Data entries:
== Segment start ==

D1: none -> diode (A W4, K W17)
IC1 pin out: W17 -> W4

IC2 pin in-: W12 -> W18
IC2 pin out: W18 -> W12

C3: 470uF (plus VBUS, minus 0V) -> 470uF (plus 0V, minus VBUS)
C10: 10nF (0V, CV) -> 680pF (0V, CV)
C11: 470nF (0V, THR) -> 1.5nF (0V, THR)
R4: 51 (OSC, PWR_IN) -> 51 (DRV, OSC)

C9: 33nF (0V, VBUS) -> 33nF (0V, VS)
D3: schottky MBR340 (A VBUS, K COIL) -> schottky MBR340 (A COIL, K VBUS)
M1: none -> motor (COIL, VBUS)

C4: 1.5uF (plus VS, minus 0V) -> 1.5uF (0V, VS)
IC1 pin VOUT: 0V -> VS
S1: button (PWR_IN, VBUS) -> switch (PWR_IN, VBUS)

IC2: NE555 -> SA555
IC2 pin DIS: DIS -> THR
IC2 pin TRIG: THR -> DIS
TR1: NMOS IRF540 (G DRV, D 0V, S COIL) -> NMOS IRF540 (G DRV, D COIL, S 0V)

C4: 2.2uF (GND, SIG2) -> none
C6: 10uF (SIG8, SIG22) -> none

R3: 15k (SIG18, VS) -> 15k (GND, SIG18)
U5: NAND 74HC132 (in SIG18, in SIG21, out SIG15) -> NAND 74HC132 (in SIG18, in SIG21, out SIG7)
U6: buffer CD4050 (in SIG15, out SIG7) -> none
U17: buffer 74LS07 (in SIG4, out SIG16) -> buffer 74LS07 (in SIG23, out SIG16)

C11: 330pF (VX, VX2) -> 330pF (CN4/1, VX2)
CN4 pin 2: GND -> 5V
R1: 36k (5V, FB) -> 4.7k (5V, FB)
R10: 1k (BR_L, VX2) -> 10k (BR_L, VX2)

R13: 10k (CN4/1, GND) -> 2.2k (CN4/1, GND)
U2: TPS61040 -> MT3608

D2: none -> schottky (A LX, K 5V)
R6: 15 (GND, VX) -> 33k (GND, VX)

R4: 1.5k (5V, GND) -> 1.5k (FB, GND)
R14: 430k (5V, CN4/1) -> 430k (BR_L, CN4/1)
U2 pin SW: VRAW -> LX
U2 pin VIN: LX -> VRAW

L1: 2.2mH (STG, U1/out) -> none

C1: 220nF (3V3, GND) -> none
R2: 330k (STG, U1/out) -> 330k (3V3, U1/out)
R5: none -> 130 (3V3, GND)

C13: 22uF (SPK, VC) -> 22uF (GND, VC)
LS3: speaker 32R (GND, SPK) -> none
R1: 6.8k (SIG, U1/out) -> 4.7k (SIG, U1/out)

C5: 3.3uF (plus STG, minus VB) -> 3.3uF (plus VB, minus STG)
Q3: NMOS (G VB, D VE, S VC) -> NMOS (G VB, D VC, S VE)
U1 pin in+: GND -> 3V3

== Segment end ==

:: PROBLEM DESCRIPTION ::
Quote verbatim the line containing "R1: 6.8k (SIG, U1/out) -> 4.7k (SIG, U1/out)" and every line after it through the end of the records above.

:: TASK OUTPUT ::
R1: 6.8k (SIG, U1/out) -> 4.7k (SIG, U1/out)

C5: 3.3uF (plus STG, minus VB) -> 3.3uF (plus VB, minus STG)
Q3: NMOS (G VB, D VE, S VC) -> NMOS (G VB, D VC, S VE)
U1 pin in+: GND -> 3V3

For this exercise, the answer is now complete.